[Colored object listings]
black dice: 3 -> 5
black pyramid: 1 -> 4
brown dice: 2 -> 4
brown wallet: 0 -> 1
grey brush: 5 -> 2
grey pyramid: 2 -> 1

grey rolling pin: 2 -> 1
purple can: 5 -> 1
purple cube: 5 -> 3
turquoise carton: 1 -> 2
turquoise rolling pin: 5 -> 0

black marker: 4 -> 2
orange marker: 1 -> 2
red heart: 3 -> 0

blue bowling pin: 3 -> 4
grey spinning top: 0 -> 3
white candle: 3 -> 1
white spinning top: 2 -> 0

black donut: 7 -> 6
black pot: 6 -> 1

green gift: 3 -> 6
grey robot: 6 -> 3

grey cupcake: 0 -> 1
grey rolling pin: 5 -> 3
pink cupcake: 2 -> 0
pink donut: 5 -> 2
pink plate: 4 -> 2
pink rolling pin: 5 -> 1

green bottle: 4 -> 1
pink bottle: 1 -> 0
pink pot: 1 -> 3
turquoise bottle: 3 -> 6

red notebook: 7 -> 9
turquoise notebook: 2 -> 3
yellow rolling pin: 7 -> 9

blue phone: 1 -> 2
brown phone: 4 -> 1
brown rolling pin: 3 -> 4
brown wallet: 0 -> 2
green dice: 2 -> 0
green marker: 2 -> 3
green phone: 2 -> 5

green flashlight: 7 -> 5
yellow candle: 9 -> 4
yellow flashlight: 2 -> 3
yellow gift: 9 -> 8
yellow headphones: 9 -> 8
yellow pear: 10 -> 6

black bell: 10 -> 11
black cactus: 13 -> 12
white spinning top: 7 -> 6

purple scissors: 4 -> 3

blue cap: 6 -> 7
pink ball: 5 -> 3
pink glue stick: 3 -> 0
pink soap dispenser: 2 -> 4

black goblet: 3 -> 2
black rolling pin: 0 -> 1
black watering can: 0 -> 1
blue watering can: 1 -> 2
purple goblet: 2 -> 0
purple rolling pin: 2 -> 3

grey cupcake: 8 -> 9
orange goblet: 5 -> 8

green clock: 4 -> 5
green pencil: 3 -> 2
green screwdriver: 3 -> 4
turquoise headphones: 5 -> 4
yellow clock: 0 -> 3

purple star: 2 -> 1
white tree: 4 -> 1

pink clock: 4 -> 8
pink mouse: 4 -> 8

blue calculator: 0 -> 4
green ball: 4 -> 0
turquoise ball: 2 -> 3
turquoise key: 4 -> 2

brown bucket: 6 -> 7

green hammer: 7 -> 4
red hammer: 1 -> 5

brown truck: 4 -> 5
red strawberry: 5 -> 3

### AIM OF THE TASK:
Would you output the lines from the one that contains "black watering can: 0 -> 1" to the end of the data, both ends included, exactly as they appear?

### SOLUTION:
black watering can: 0 -> 1
blue watering can: 1 -> 2
purple goblet: 2 -> 0
purple rolling pin: 2 -> 3

grey cupcake: 8 -> 9
orange goblet: 5 -> 8

green clock: 4 -> 5
green pencil: 3 -> 2
green screwdriver: 3 -> 4
turquoise headphones: 5 -> 4
yellow clock: 0 -> 3

purple star: 2 -> 1
white tree: 4 -> 1

pink clock: 4 -> 8
pink mouse: 4 -> 8

blue calculator: 0 -> 4
green ball: 4 -> 0
turquoise ball: 2 -> 3
turquoise key: 4 -> 2

brown bucket: 6 -> 7

green hammer: 7 -> 4
red hammer: 1 -> 5

brown truck: 4 -> 5
red strawberry: 5 -> 3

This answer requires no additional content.